Task >> From the first line to the last, please print the entries exactly, omitting pictures.

Revision tracking records
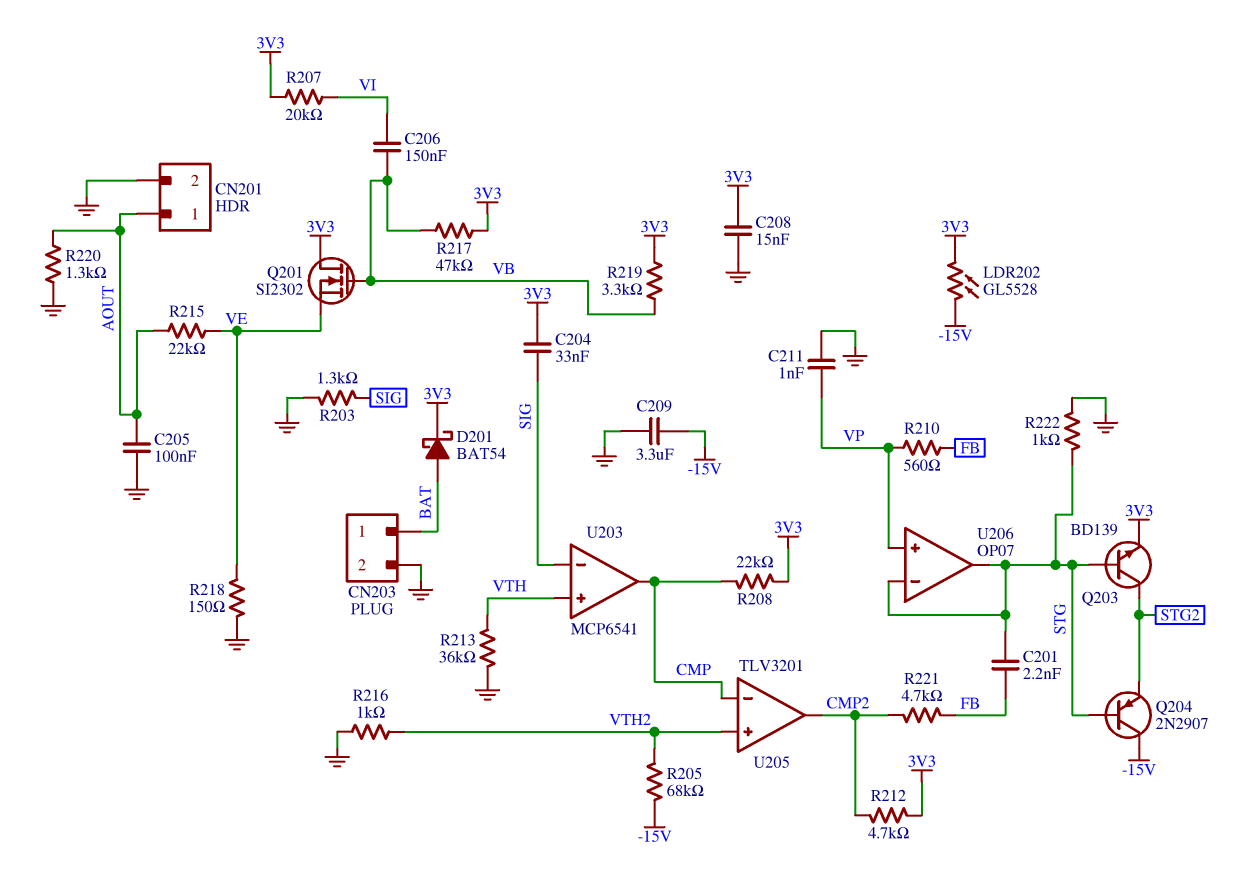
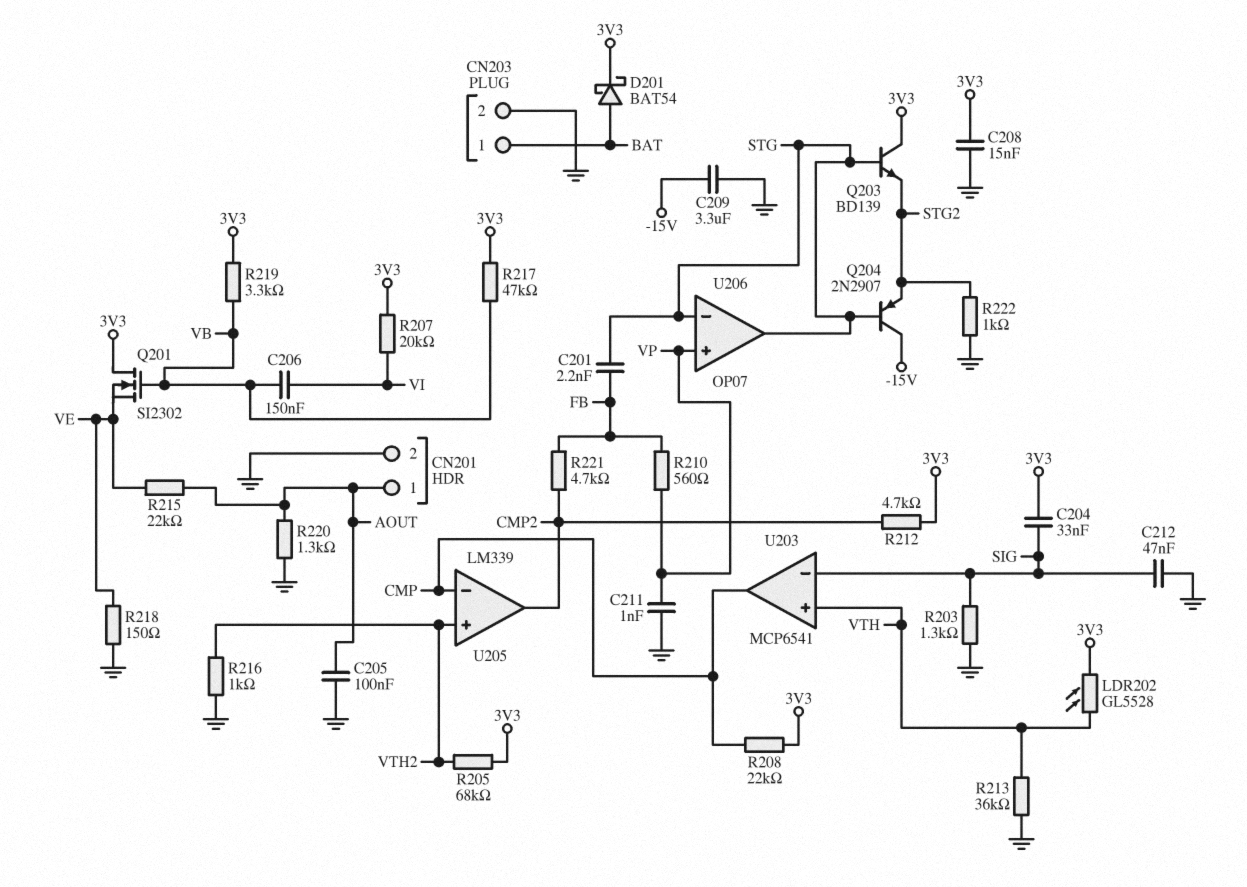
C212: none -> 47nF (GND, SIG)
LDR202: GL5528 (-15V, 3V3) -> GL5528 (3V3, VTH)
Q203: NPN BD139 (B STG, C STG2, E 3V3) -> NPN BD139 (B STG, C 3V3, E STG2)
R205: 68k (-15V, VTH2) -> 68k (3V3, VTH2)
R222: 1k (GND, STG) -> 1k (GND, STG2)
U205: TLV3201 -> LM339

Final answer >>
C212: none -> 47nF (GND, SIG)
LDR202: GL5528 (-15V, 3V3) -> GL5528 (3V3, VTH)
Q203: NPN BD139 (B STG, C STG2, E 3V3) -> NPN BD139 (B STG, C 3V3, E STG2)
R205: 68k (-15V, VTH2) -> 68k (3V3, VTH2)
R222: 1k (GND, STG) -> 1k (GND, STG2)
U205: TLV3201 -> LM339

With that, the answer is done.